> **What is needed**
Look below for the line holding "camera: 60 degrees right, 5 degrees down" and the line holding "(365, 293) = (288, 191): none -> blue spoon". Transcribe exactly those lines and all lines between them, nothing more.

Items listed in a dataset:
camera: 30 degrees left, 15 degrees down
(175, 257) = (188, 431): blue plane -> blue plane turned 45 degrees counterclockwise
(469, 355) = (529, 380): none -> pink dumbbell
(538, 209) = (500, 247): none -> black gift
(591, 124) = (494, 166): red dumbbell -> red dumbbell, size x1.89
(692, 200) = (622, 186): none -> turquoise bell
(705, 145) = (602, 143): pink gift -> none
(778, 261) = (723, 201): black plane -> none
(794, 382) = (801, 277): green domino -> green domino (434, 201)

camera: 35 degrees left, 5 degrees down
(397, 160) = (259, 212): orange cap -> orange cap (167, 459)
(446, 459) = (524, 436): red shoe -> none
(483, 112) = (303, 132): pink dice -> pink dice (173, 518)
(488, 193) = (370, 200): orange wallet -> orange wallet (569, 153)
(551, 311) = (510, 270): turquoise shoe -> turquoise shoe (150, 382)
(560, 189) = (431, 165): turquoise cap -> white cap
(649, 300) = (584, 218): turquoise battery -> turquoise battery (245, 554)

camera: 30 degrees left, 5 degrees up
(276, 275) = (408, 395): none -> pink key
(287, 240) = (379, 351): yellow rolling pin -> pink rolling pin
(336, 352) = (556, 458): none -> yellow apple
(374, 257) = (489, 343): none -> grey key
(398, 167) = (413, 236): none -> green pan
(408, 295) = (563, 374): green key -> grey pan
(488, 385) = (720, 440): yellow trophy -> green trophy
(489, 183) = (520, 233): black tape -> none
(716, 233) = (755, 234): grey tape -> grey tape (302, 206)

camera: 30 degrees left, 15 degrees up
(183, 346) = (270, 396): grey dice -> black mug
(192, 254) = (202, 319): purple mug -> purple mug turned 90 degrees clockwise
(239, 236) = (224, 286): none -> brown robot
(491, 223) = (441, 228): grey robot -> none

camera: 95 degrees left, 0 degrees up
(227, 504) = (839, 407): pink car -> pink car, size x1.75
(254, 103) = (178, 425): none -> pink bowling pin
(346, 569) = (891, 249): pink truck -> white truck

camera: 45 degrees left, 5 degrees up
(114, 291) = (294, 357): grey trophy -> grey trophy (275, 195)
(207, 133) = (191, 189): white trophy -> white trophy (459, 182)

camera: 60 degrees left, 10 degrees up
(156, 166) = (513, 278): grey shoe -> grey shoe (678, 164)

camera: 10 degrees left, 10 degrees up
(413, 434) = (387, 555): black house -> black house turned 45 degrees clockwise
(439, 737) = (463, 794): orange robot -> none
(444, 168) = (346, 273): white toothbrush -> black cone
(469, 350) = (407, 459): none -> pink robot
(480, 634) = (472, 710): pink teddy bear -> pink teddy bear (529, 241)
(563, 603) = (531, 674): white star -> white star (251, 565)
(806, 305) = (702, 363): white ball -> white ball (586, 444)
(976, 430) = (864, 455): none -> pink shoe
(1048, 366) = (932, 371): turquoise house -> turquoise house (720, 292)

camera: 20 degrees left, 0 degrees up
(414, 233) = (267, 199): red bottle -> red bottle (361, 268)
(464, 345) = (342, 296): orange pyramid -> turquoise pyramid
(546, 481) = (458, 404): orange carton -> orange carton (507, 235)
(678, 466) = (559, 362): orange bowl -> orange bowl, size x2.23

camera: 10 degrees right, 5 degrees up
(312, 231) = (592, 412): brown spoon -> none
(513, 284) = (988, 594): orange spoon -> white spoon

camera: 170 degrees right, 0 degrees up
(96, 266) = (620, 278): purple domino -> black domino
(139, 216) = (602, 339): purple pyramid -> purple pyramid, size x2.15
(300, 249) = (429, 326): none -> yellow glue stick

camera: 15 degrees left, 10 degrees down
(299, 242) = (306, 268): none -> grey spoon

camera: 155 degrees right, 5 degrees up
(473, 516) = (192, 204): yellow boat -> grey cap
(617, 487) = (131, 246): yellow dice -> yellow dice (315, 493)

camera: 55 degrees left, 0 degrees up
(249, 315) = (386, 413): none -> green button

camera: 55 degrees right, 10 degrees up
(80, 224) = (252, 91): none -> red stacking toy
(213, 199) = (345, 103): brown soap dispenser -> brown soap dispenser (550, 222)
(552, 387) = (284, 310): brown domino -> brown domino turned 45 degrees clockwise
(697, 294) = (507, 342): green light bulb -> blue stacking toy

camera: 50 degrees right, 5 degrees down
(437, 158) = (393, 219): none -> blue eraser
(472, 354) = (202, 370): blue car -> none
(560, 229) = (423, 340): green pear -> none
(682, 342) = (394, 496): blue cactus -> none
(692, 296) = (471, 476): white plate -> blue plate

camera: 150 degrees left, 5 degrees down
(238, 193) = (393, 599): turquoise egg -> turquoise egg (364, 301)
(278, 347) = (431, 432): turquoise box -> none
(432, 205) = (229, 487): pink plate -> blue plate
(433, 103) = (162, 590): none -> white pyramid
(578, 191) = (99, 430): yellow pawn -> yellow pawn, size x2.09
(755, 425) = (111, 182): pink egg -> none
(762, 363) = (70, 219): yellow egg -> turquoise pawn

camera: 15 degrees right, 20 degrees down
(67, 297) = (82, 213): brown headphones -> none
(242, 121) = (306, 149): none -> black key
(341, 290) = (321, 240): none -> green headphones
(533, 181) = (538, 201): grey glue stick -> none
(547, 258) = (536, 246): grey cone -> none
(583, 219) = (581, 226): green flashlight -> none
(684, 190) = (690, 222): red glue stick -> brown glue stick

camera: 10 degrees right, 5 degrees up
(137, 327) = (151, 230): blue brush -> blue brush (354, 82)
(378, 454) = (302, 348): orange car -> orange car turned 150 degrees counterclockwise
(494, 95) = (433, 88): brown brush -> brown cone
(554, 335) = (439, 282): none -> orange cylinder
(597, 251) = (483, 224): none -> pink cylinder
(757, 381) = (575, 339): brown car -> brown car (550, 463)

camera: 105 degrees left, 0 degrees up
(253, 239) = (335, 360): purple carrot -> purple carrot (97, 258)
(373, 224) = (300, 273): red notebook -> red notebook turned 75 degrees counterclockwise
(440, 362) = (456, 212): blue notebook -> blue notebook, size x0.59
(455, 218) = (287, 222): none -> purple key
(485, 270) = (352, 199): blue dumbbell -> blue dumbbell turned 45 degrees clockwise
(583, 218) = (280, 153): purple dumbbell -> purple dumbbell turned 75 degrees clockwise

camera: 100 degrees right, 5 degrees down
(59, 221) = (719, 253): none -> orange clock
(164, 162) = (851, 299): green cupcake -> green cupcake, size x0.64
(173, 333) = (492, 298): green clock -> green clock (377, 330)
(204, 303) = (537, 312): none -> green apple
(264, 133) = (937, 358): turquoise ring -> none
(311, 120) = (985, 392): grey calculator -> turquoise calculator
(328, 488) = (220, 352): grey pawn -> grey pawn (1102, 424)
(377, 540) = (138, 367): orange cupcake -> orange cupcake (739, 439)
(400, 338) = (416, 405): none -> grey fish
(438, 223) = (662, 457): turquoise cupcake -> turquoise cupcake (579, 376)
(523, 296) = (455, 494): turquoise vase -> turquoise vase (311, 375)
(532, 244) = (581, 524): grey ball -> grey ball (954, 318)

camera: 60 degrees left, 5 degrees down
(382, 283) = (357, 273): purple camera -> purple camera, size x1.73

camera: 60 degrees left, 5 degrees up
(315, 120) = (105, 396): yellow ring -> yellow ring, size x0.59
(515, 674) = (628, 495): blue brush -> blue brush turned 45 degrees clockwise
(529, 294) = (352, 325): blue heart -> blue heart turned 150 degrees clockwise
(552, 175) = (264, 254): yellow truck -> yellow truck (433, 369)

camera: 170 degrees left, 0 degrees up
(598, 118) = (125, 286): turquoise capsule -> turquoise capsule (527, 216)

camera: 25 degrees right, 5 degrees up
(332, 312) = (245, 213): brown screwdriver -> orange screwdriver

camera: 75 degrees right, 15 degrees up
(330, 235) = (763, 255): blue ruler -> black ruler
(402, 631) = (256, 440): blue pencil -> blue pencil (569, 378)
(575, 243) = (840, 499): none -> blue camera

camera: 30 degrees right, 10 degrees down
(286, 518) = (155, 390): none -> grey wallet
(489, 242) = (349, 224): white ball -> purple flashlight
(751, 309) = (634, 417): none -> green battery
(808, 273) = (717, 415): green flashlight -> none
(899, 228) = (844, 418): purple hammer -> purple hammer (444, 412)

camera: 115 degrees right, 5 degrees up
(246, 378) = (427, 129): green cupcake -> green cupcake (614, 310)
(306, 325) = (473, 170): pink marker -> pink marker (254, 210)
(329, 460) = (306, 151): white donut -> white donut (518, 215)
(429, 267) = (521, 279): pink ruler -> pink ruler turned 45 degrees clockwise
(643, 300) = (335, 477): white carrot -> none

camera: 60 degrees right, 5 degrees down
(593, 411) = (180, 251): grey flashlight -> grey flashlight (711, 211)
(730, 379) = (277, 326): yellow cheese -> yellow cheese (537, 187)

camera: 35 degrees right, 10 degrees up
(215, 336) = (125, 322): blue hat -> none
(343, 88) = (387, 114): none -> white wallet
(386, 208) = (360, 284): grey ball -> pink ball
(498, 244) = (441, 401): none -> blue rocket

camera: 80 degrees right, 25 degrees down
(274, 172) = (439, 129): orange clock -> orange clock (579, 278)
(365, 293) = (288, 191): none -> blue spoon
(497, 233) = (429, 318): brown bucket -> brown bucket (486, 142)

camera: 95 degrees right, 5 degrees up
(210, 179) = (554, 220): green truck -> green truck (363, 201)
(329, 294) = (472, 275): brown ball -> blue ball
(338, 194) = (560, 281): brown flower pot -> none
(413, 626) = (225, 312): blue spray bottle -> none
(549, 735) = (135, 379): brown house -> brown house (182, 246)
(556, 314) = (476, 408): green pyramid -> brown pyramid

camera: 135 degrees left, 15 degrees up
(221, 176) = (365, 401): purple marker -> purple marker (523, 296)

> **Solution to this exercise**
camera: 60 degrees right, 5 degrees down
(593, 411) = (180, 251): grey flashlight -> grey flashlight (711, 211)
(730, 379) = (277, 326): yellow cheese -> yellow cheese (537, 187)

camera: 35 degrees right, 10 degrees up
(215, 336) = (125, 322): blue hat -> none
(343, 88) = (387, 114): none -> white wallet
(386, 208) = (360, 284): grey ball -> pink ball
(498, 244) = (441, 401): none -> blue rocket

camera: 80 degrees right, 25 degrees down
(274, 172) = (439, 129): orange clock -> orange clock (579, 278)
(365, 293) = (288, 191): none -> blue spoon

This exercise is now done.